→ Data section:
*** Block opens ***
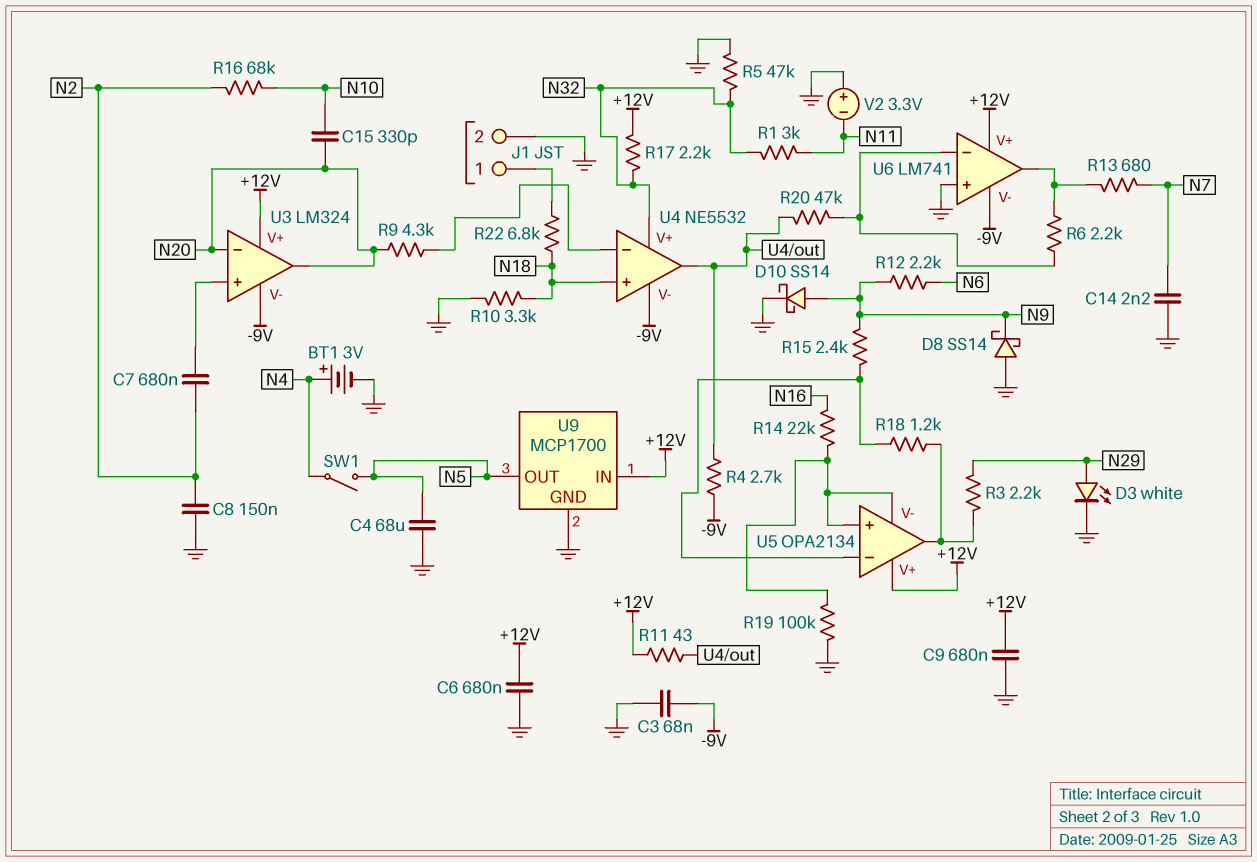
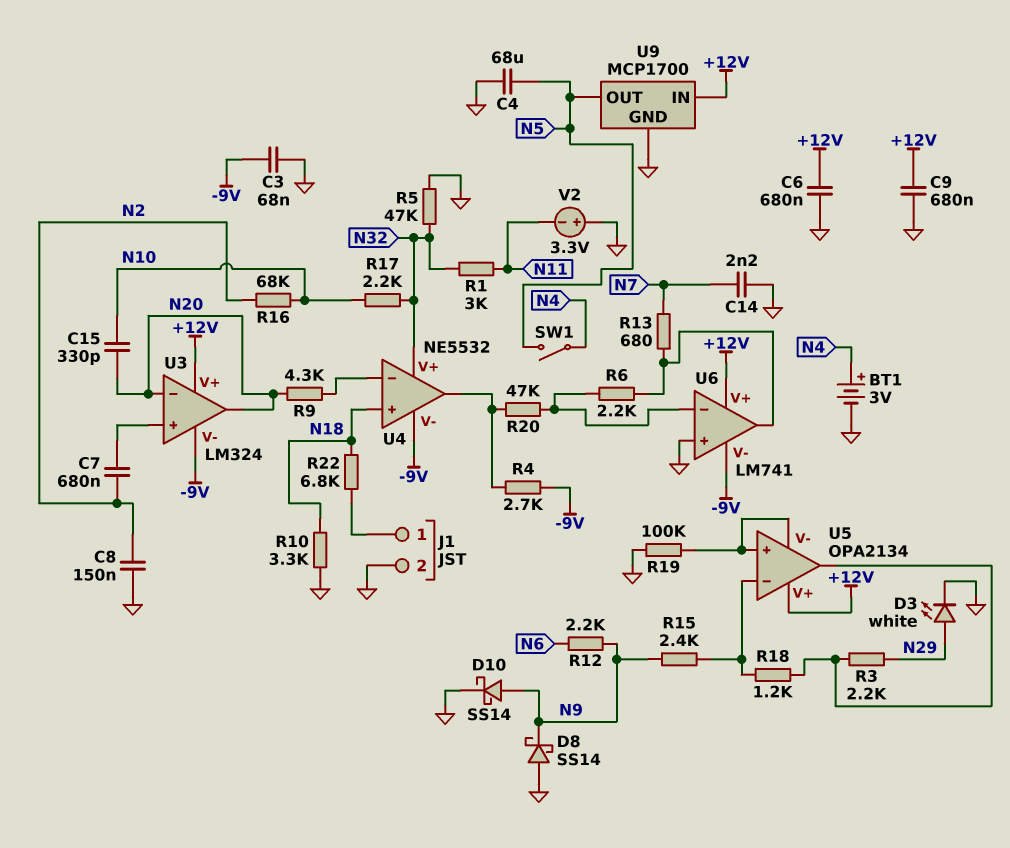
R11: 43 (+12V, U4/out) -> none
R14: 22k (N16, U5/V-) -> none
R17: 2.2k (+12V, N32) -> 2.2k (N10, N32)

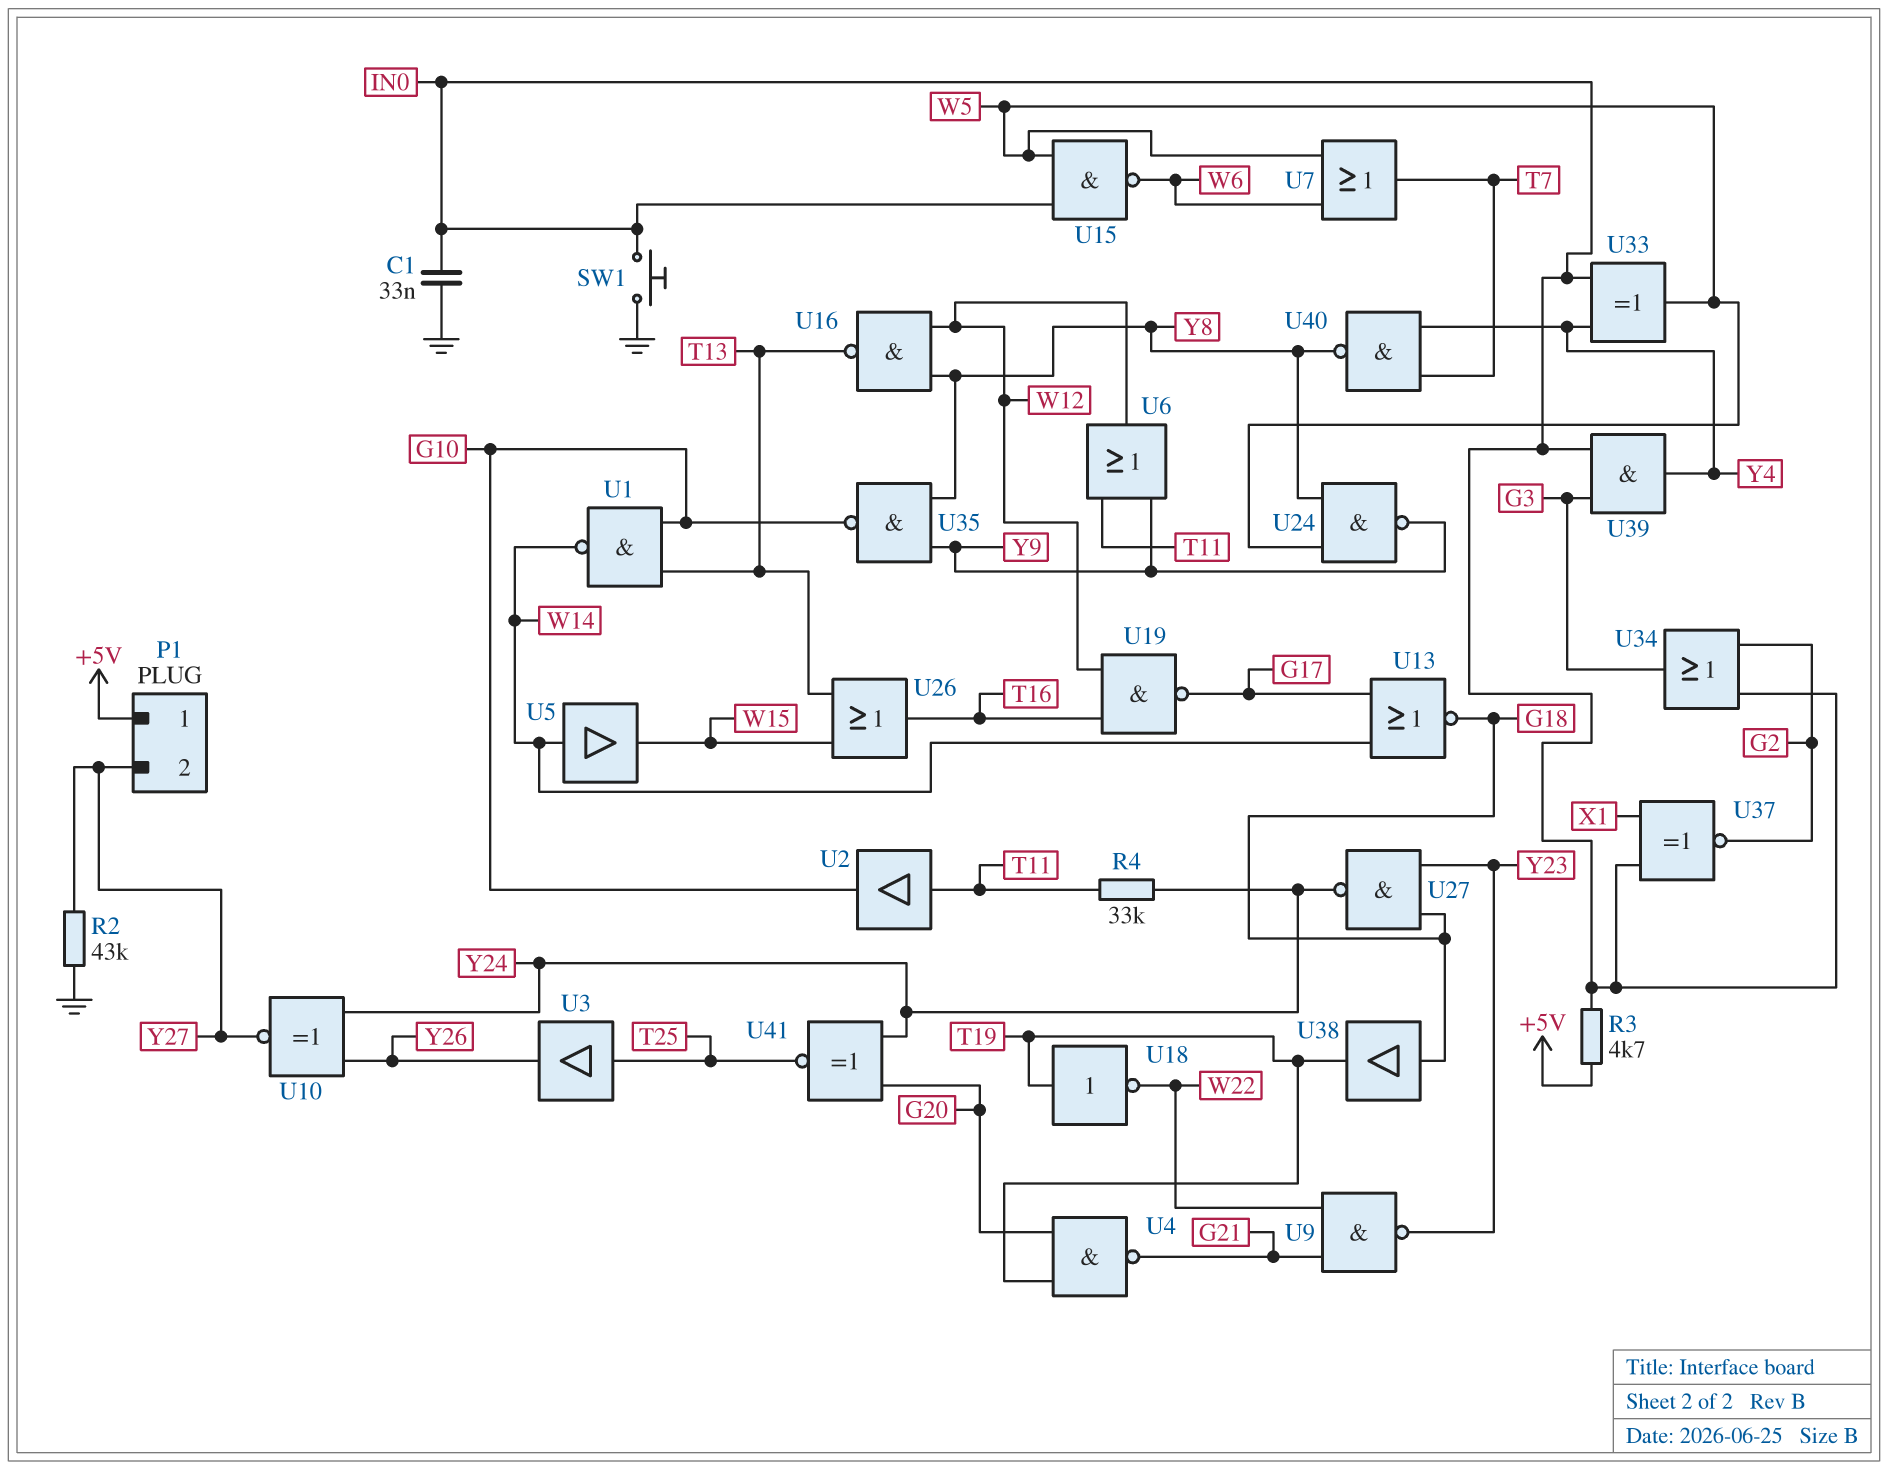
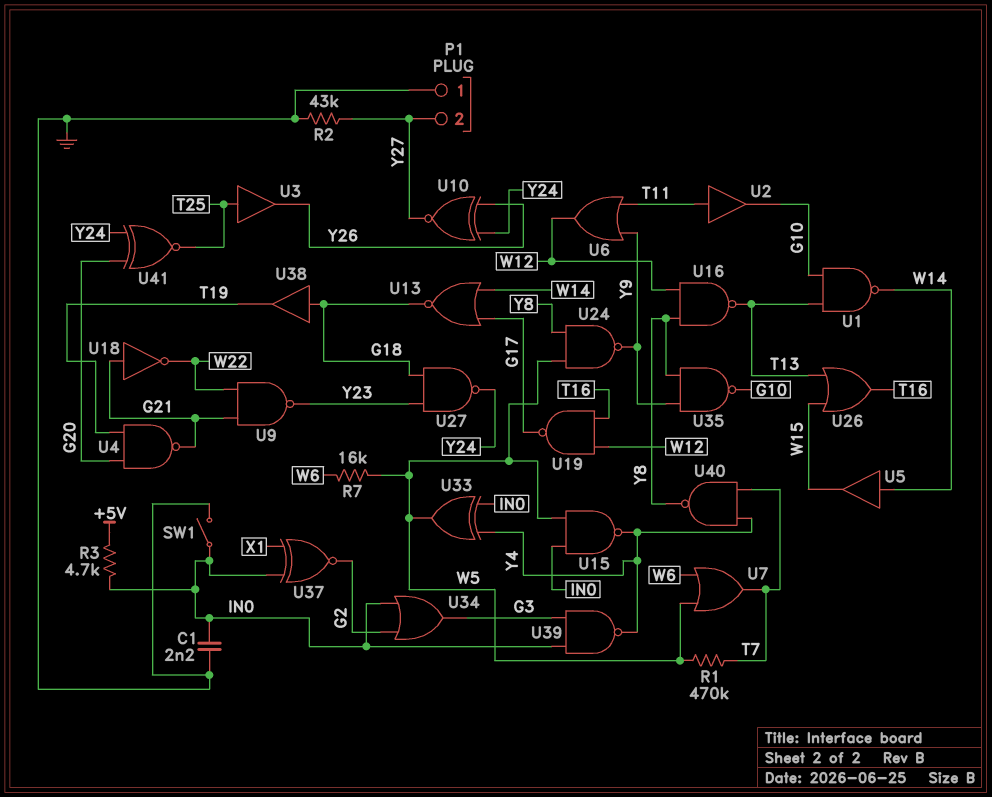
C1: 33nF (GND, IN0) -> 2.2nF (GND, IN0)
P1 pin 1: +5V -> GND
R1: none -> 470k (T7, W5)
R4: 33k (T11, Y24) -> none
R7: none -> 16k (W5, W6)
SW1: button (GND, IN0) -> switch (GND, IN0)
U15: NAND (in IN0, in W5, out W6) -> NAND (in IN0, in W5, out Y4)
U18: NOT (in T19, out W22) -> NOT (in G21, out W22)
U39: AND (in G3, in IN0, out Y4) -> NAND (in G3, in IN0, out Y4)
*** Block closes ***
→ Task brief: Please return all of the entries word for word, excluding the pictures.

→ Solution to this exercise:
R11: 43 (+12V, U4/out) -> none
R14: 22k (N16, U5/V-) -> none
R17: 2.2k (+12V, N32) -> 2.2k (N10, N32)

C1: 33nF (GND, IN0) -> 2.2nF (GND, IN0)
P1 pin 1: +5V -> GND
R1: none -> 470k (T7, W5)
R4: 33k (T11, Y24) -> none
R7: none -> 16k (W5, W6)
SW1: button (GND, IN0) -> switch (GND, IN0)
U15: NAND (in IN0, in W5, out W6) -> NAND (in IN0, in W5, out Y4)
U18: NOT (in T19, out W22) -> NOT (in G21, out W22)
U39: AND (in G3, in IN0, out Y4) -> NAND (in G3, in IN0, out Y4)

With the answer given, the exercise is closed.